**Data for this exercise**
▶
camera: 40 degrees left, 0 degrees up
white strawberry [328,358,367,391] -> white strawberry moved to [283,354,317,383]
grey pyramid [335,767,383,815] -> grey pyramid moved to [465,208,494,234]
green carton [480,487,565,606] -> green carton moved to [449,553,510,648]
◀
▶
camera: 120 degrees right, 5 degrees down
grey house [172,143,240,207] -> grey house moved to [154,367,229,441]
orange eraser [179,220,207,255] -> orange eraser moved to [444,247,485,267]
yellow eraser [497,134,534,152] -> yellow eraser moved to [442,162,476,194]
◀
▶
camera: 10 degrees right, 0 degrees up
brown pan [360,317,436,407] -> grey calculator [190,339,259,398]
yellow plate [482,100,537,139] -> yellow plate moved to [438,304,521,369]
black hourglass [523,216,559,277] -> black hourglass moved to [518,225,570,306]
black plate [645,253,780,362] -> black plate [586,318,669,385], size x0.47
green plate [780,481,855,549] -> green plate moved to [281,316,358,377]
◀
**Task statement**
Only the lines above starting at the one containing "orange eraser [179,220,207,255]" and ending at the one containing "yellow eraser [497,134,534,152]", both included, are to be returned, exactly as they read.

**Response**
orange eraser [179,220,207,255] -> orange eraser moved to [444,247,485,267]
yellow eraser [497,134,534,152] -> yellow eraser moved to [442,162,476,194]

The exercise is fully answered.